The problem:
Repeat the listing exactly as given, omitting every image.

Exercise material:
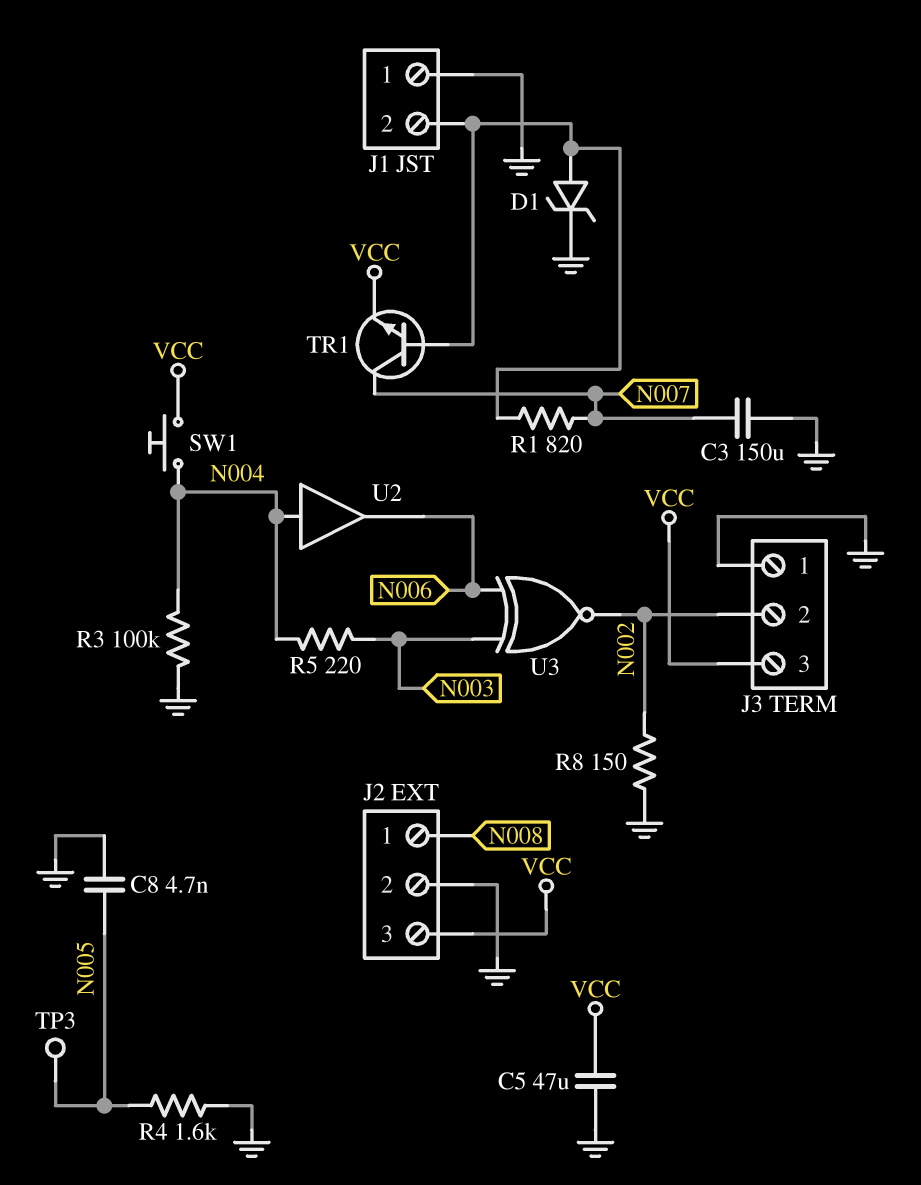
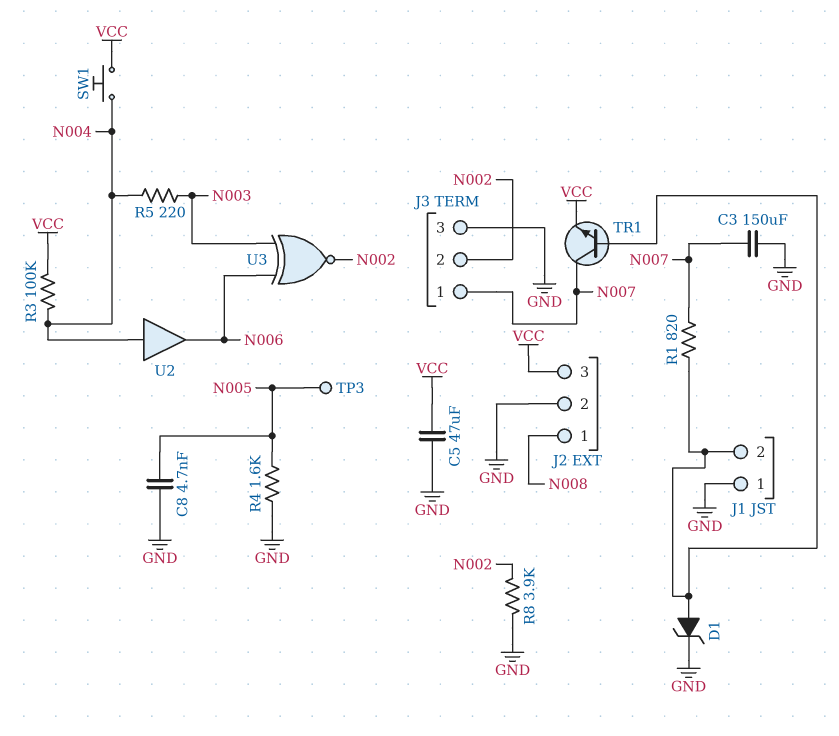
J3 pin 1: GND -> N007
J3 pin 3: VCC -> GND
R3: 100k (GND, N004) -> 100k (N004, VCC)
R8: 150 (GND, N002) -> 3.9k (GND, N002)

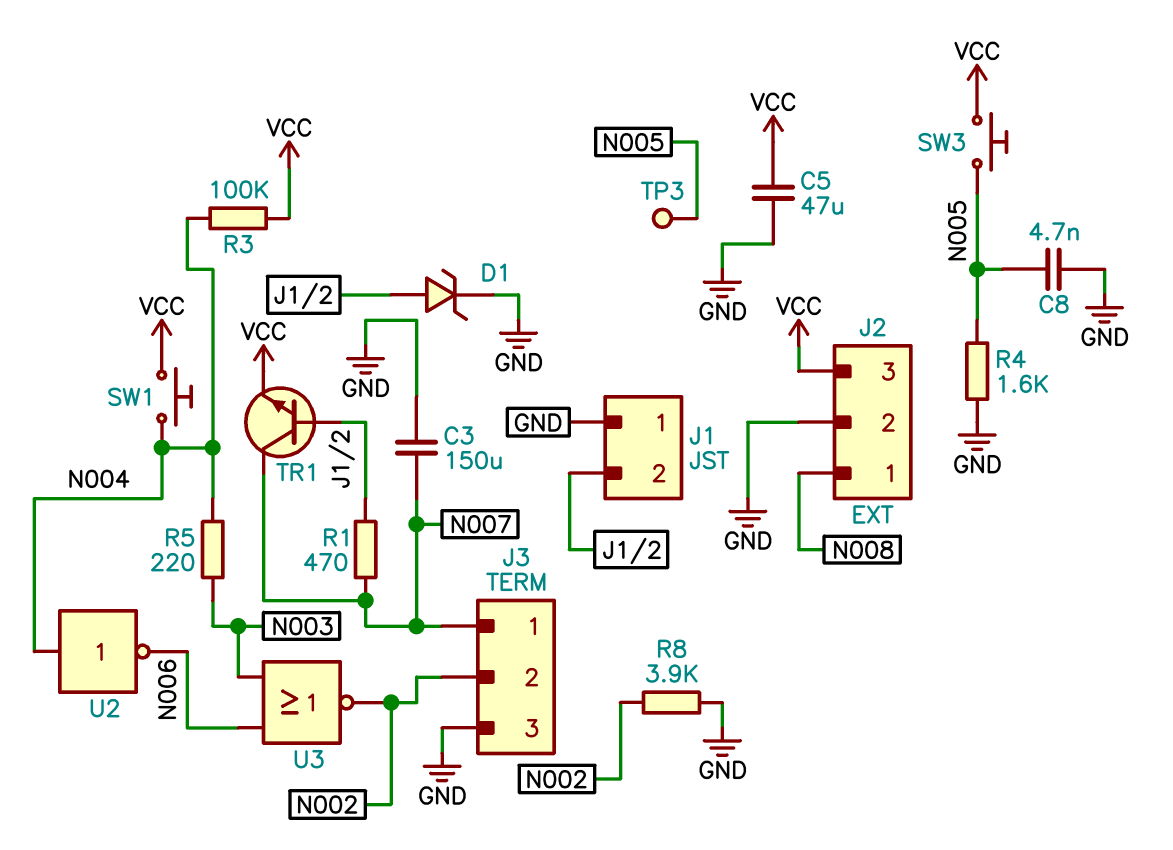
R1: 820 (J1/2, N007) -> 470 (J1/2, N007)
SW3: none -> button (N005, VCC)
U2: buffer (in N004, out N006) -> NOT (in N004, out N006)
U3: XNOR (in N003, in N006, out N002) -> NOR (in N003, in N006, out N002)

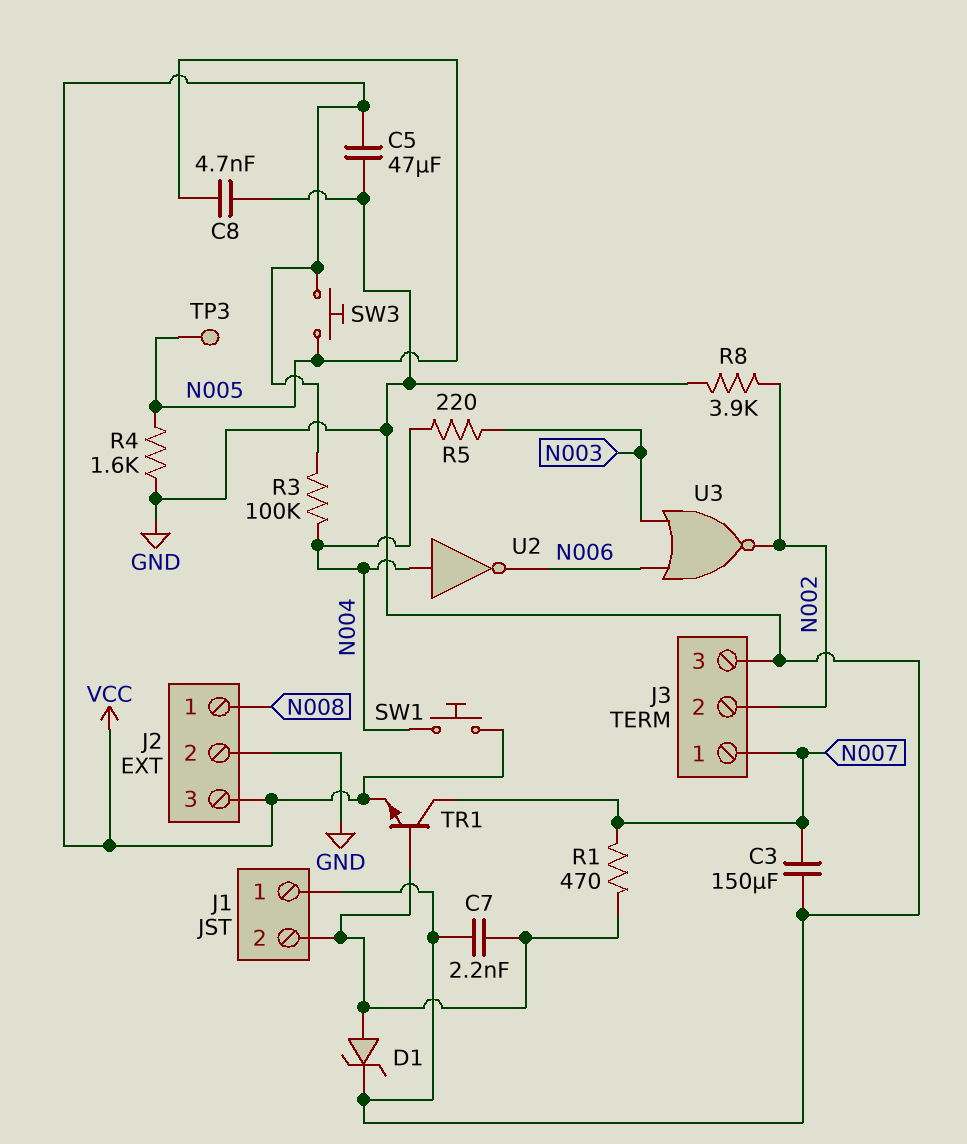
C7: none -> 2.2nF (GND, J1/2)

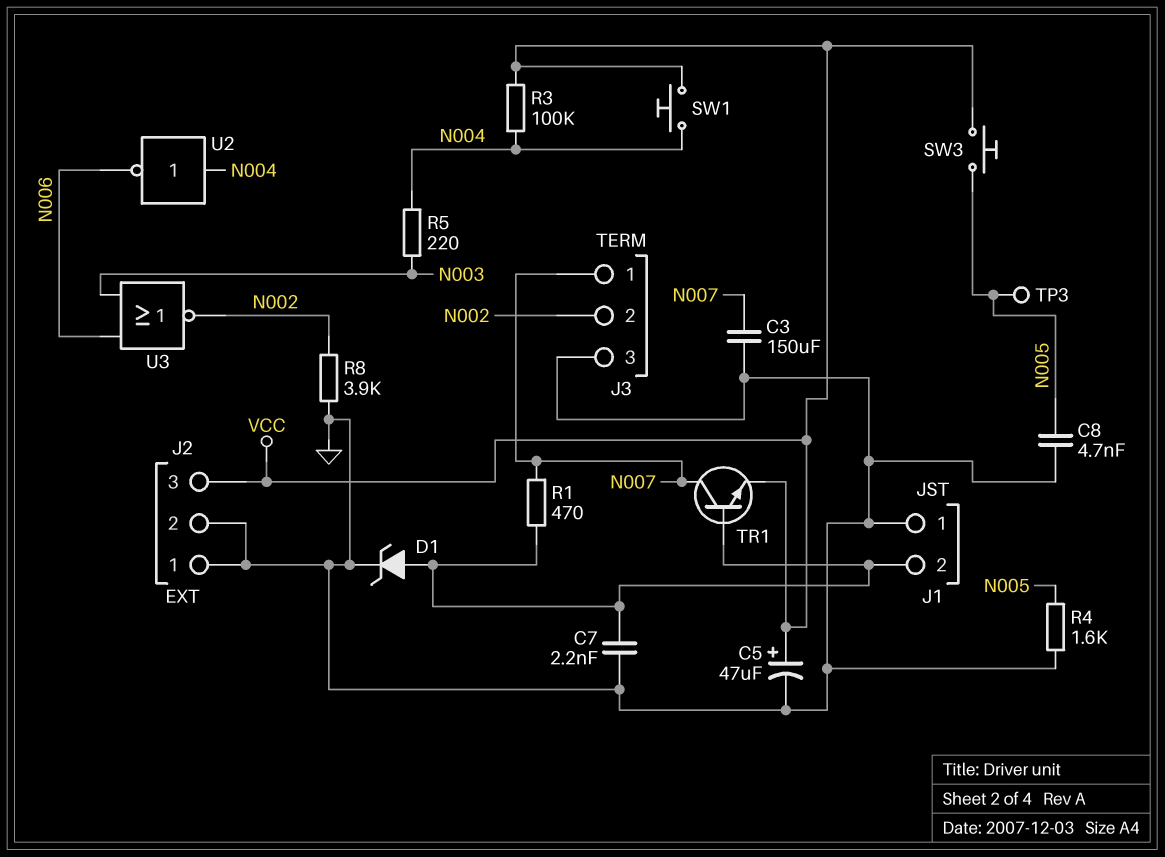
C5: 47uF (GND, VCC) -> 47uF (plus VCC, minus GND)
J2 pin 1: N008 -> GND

Result for this task:
J3 pin 1: GND -> N007
J3 pin 3: VCC -> GND
R3: 100k (GND, N004) -> 100k (N004, VCC)
R8: 150 (GND, N002) -> 3.9k (GND, N002)

R1: 820 (J1/2, N007) -> 470 (J1/2, N007)
SW3: none -> button (N005, VCC)
U2: buffer (in N004, out N006) -> NOT (in N004, out N006)
U3: XNOR (in N003, in N006, out N002) -> NOR (in N003, in N006, out N002)

C7: none -> 2.2nF (GND, J1/2)

C5: 47uF (GND, VCC) -> 47uF (plus VCC, minus GND)
J2 pin 1: N008 -> GND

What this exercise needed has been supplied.